WHAT YOU NEED TO DO -
Return each record word for word and omit the pictures.

(Change detection data)

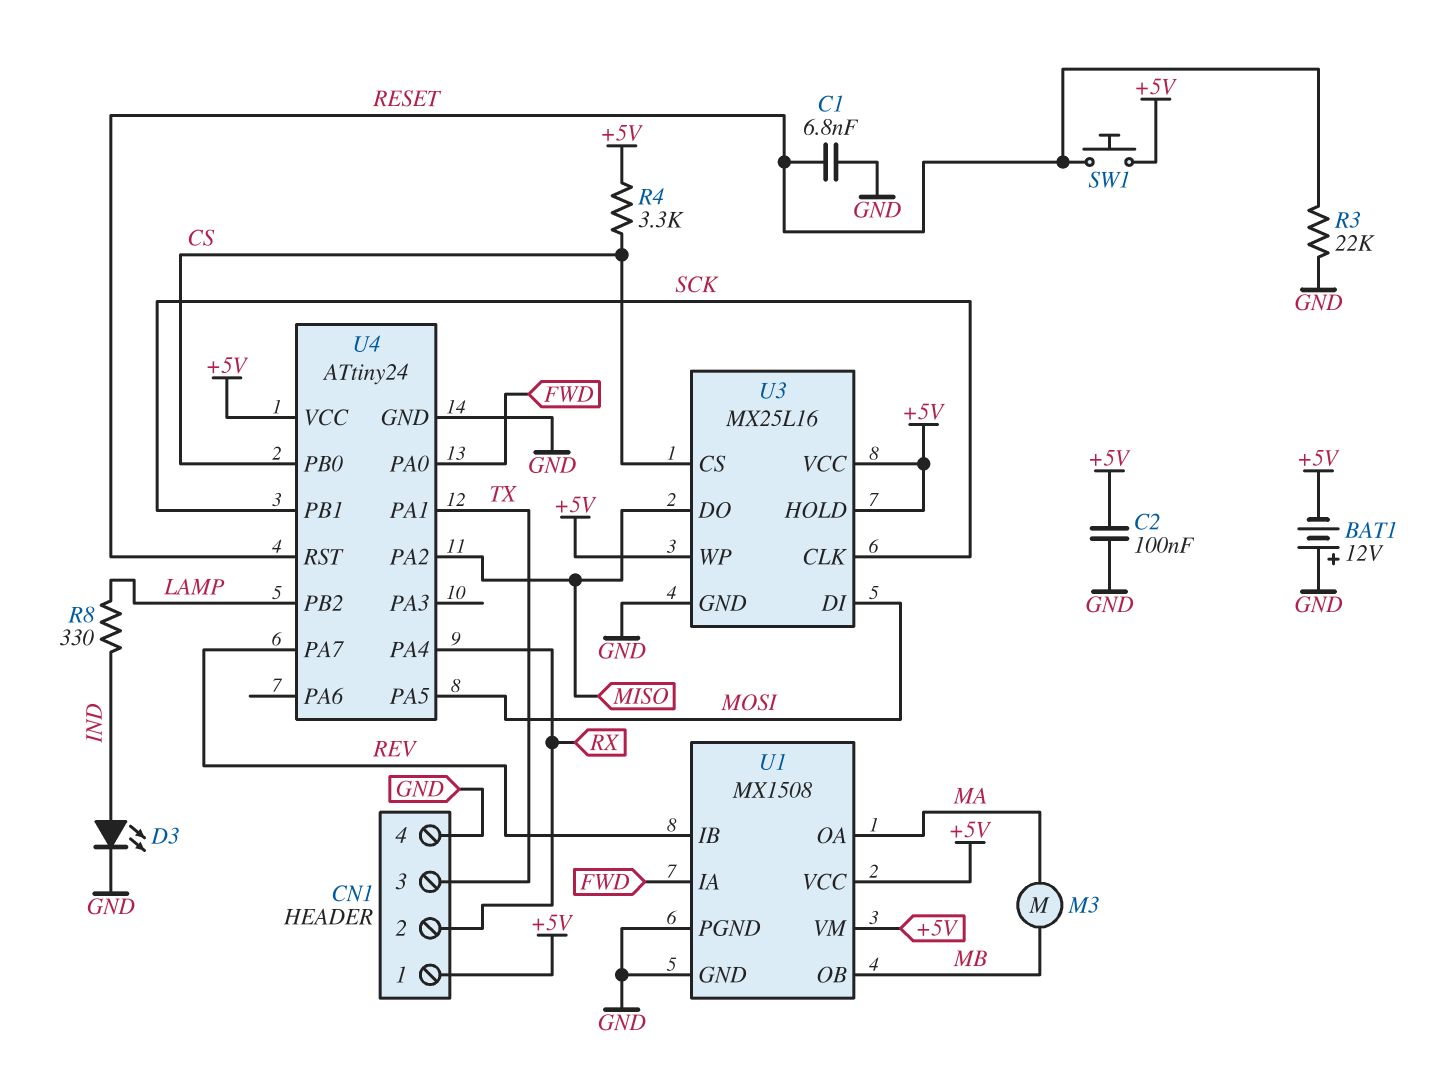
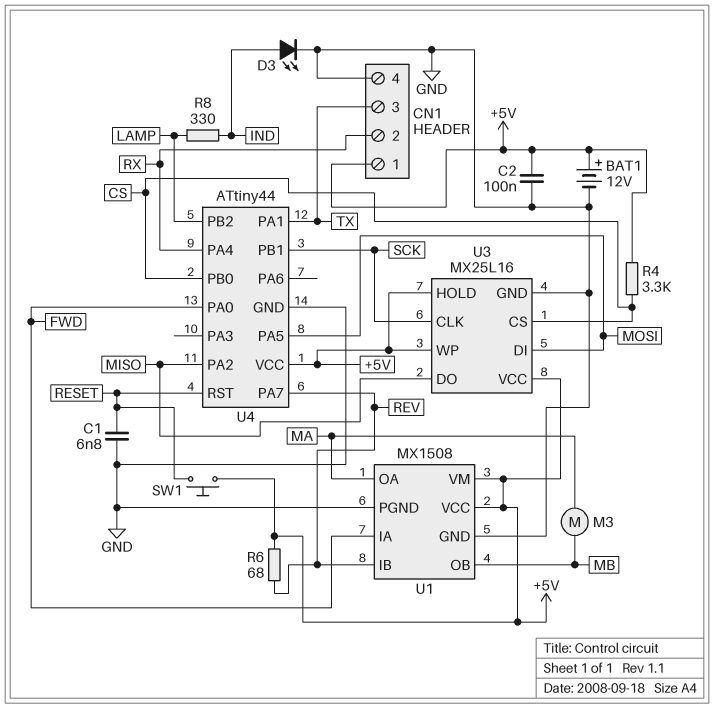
BAT1: 12V (plus GND, minus +5V) -> 12V (plus +5V, minus GND)
R3: 22k (GND, RESET) -> none
R6: none -> 68 (+5V, REV)
U4: ATtiny24 -> ATtiny44

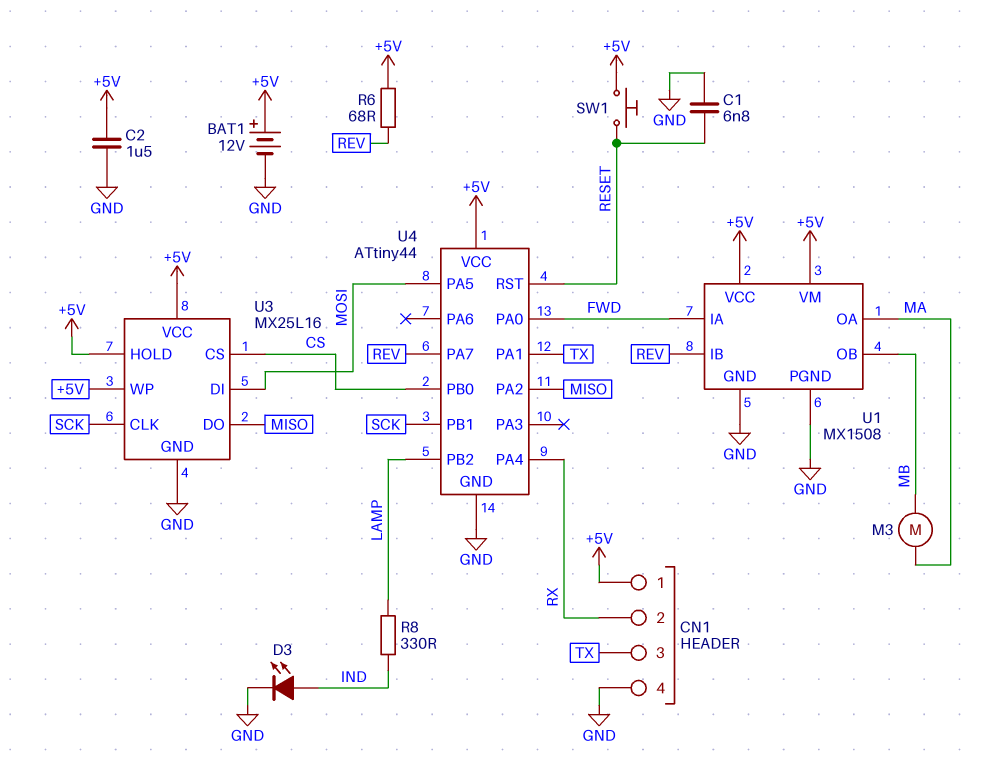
C2: 100nF (+5V, GND) -> 1.5uF (+5V, GND)
R4: 3.3k (+5V, CS) -> none

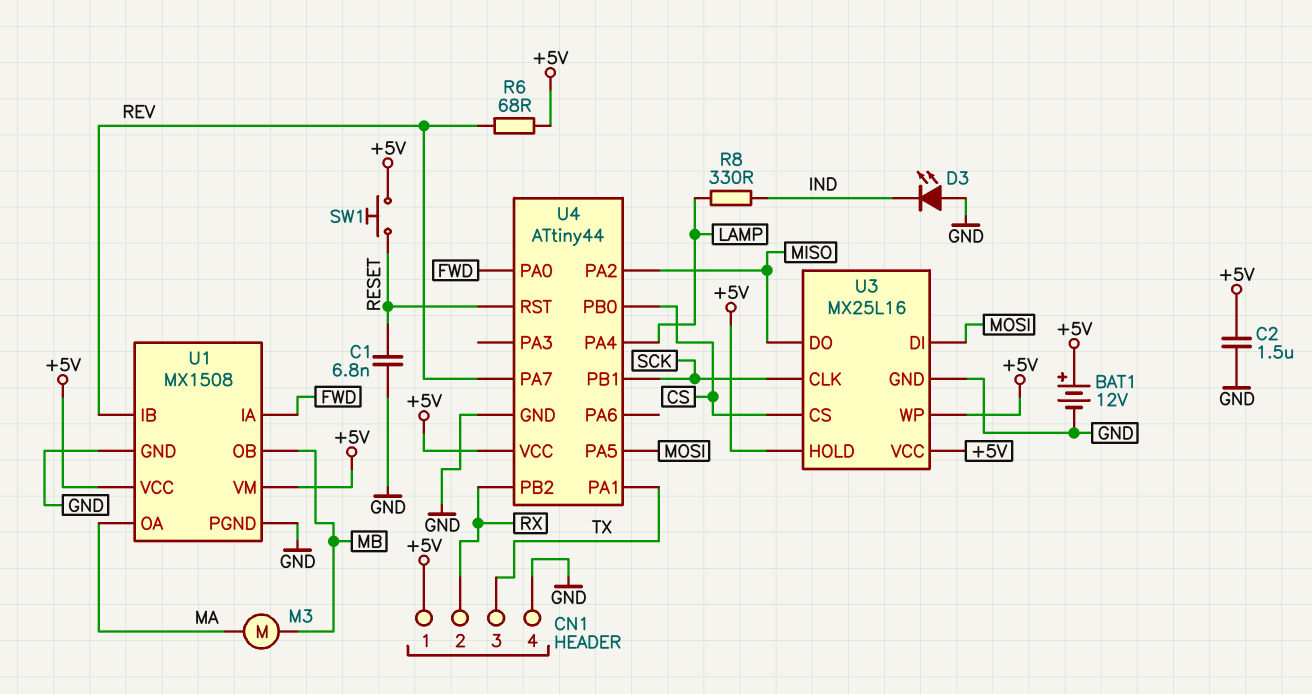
D3: LED (A IND, K GND) -> LED (A GND, K IND)
U4 pin PA4: RX -> LAMP
U4 pin PB2: LAMP -> RX

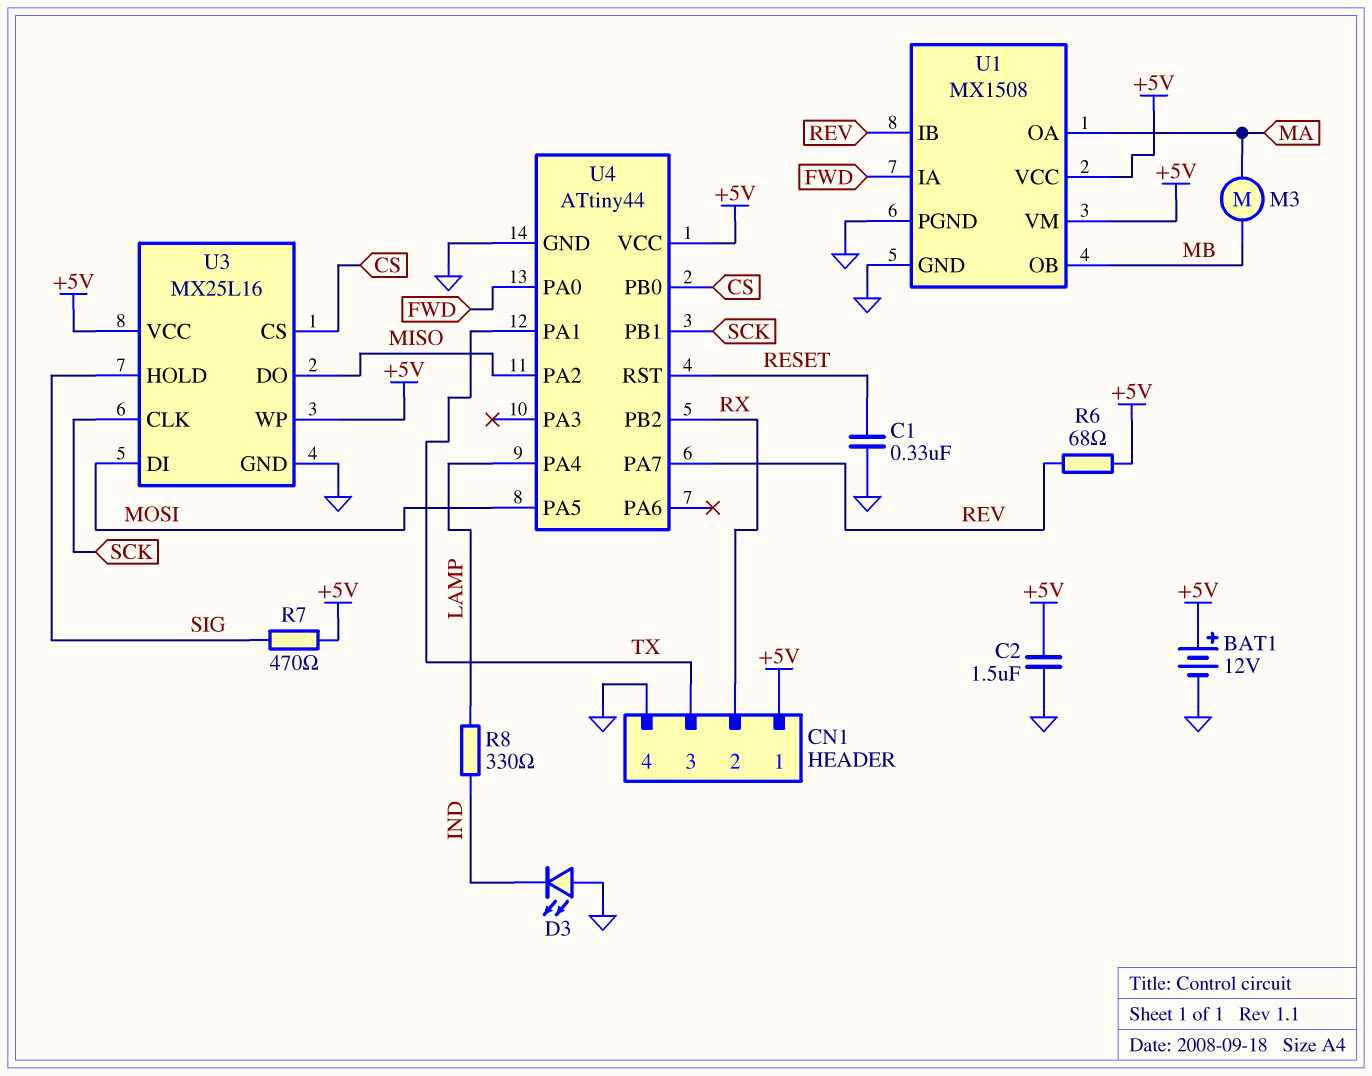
C1: 6.8nF (GND, RESET) -> 330nF (GND, RESET)
R7: none -> 470 (+5V, SIG)
SW1: button (+5V, RESET) -> none
U3 pin HOLD: +5V -> SIG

SOLUTION TO THE PROBLEM -
BAT1: 12V (plus GND, minus +5V) -> 12V (plus +5V, minus GND)
R3: 22k (GND, RESET) -> none
R6: none -> 68 (+5V, REV)
U4: ATtiny24 -> ATtiny44

C2: 100nF (+5V, GND) -> 1.5uF (+5V, GND)
R4: 3.3k (+5V, CS) -> none

D3: LED (A IND, K GND) -> LED (A GND, K IND)
U4 pin PA4: RX -> LAMP
U4 pin PB2: LAMP -> RX

C1: 6.8nF (GND, RESET) -> 330nF (GND, RESET)
R7: none -> 470 (+5V, SIG)
SW1: button (+5V, RESET) -> none
U3 pin HOLD: +5V -> SIG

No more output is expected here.